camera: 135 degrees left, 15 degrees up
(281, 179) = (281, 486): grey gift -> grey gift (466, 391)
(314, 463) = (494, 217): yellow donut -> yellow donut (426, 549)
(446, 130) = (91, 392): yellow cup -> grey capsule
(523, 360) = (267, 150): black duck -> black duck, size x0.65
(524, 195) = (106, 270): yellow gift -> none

######

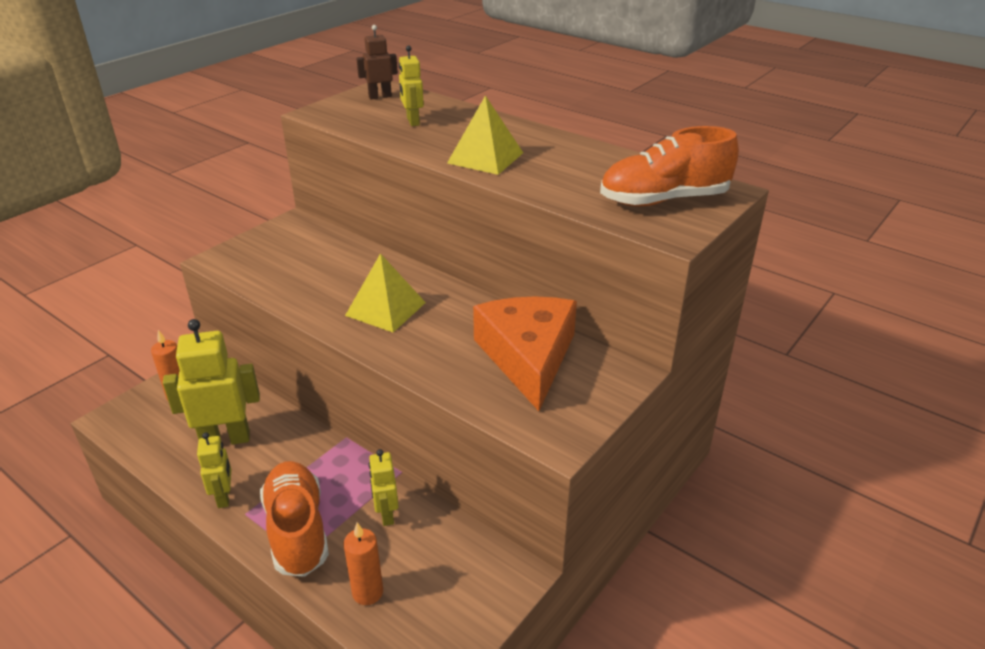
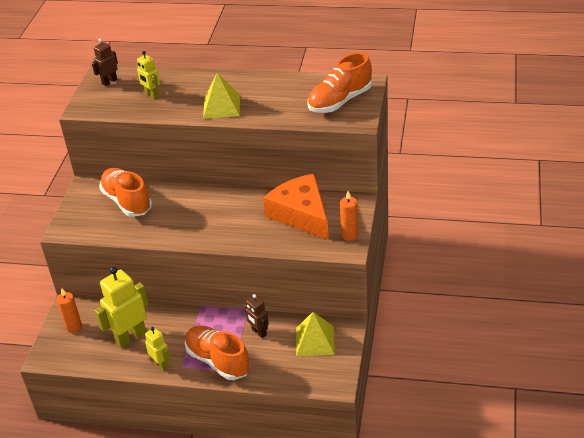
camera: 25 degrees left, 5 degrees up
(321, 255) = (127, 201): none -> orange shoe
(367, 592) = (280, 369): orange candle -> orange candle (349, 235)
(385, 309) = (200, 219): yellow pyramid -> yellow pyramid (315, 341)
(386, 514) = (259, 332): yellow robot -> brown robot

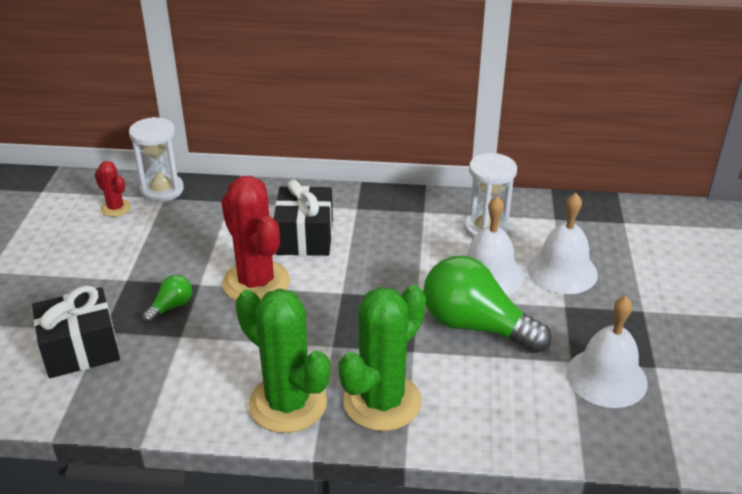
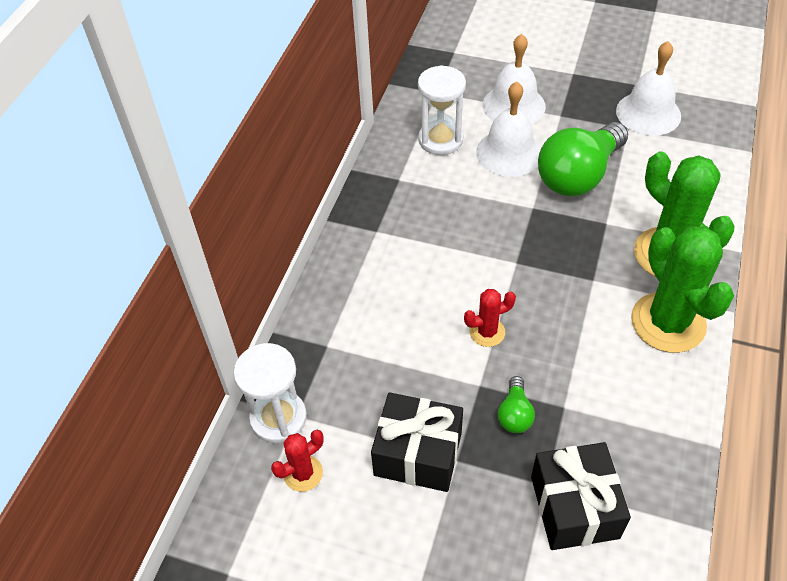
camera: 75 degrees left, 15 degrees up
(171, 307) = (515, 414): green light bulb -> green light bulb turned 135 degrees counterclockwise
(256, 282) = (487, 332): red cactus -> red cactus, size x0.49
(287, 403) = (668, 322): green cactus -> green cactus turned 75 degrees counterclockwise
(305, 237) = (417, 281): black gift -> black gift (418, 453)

######

• _What you need to do_: The lines above from the one with "camera: 135 degrees left, 15 degrees up" through the one with "(524, 195) = (106, 270): yellow gift -> none" are to be duplicated exactly, ends included, with nothing added.

• _Result of this exercise_:
camera: 135 degrees left, 15 degrees up
(281, 179) = (281, 486): grey gift -> grey gift (466, 391)
(314, 463) = (494, 217): yellow donut -> yellow donut (426, 549)
(446, 130) = (91, 392): yellow cup -> grey capsule
(523, 360) = (267, 150): black duck -> black duck, size x0.65
(524, 195) = (106, 270): yellow gift -> none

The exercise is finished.